● WHAT YOU SHOULD DO:
Work through the material below and tally the lines holding "size"; only the tally should be returned.

● GIVEN DATA:
::::::::
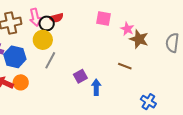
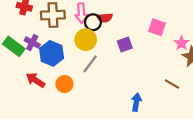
purple square: (80, 76) -> (125, 44), moved
orange circle: (21, 82) -> (64, 84), moved

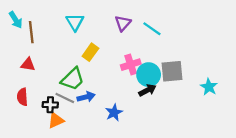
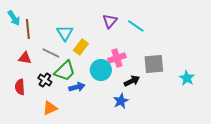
cyan triangle: (75, 22) -> (65, 33), moved
cyan circle: (149, 75) -> (101, 70), moved
gray line: (65, 98) -> (51, 53), moved
black cross: (50, 105) -> (45, 80), moved, turned 32
blue star: (114, 113) -> (121, 101), moved

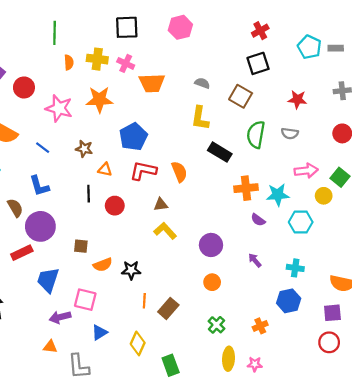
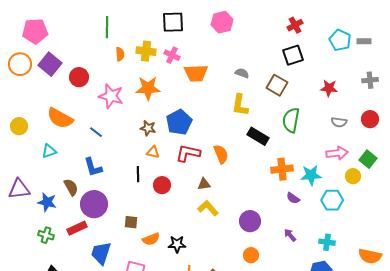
gray semicircle: (290, 133) -> (339, 122), moved
brown star: (84, 149) -> (148, 128), moved

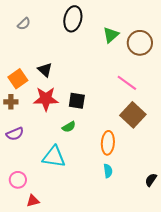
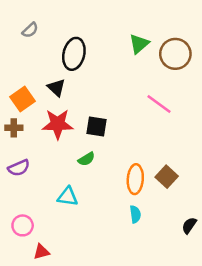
black ellipse: (73, 19) -> (74, 54), moved
brown square: (133, 115) -> (167, 177), moved, size x0.7
cyan triangle: (54, 157) -> (68, 197), size x0.7

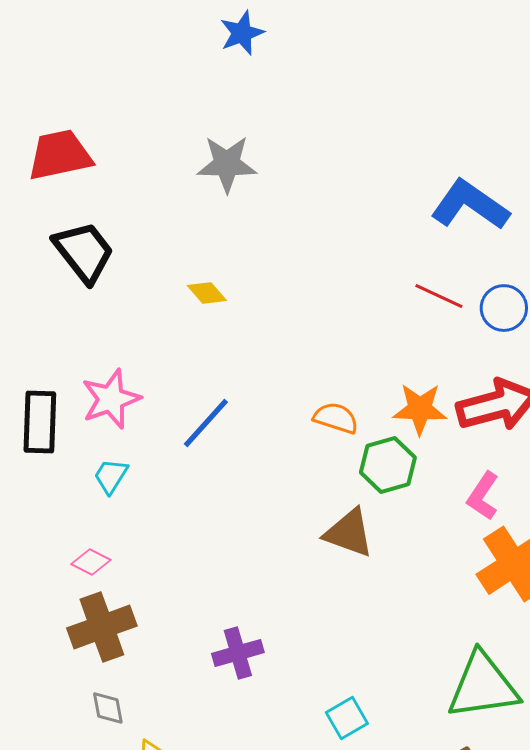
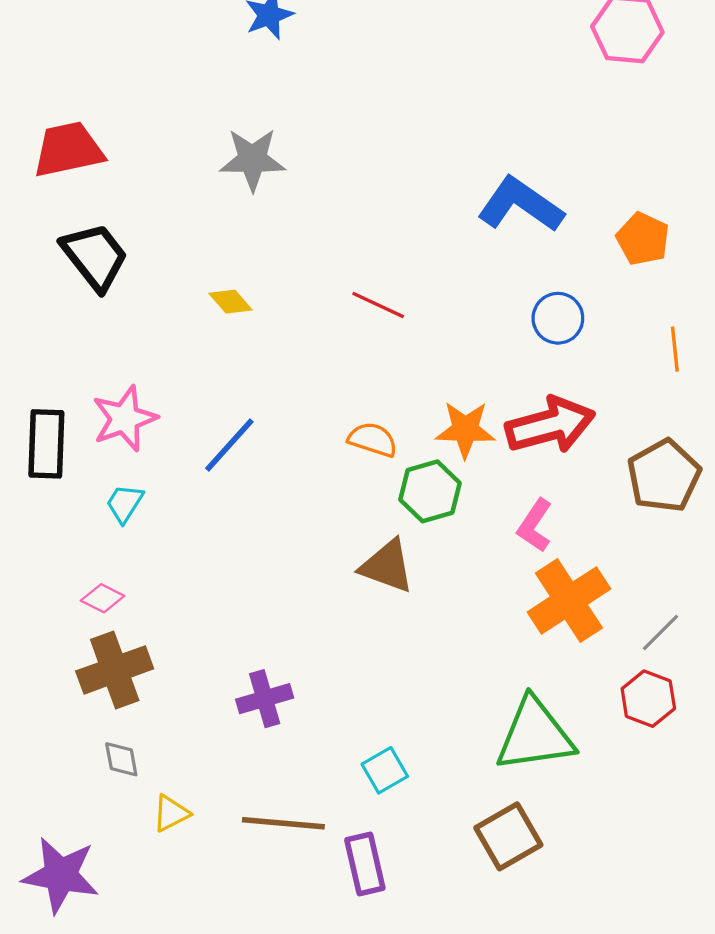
red line: (439, 296) -> (378, 305), moved

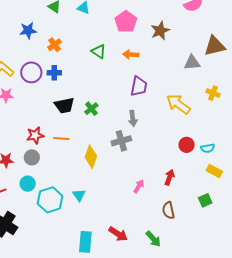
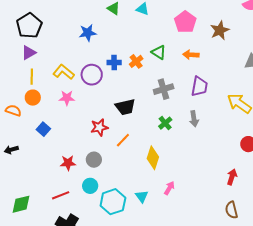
::::::::
● WRITTEN ANSWER:
2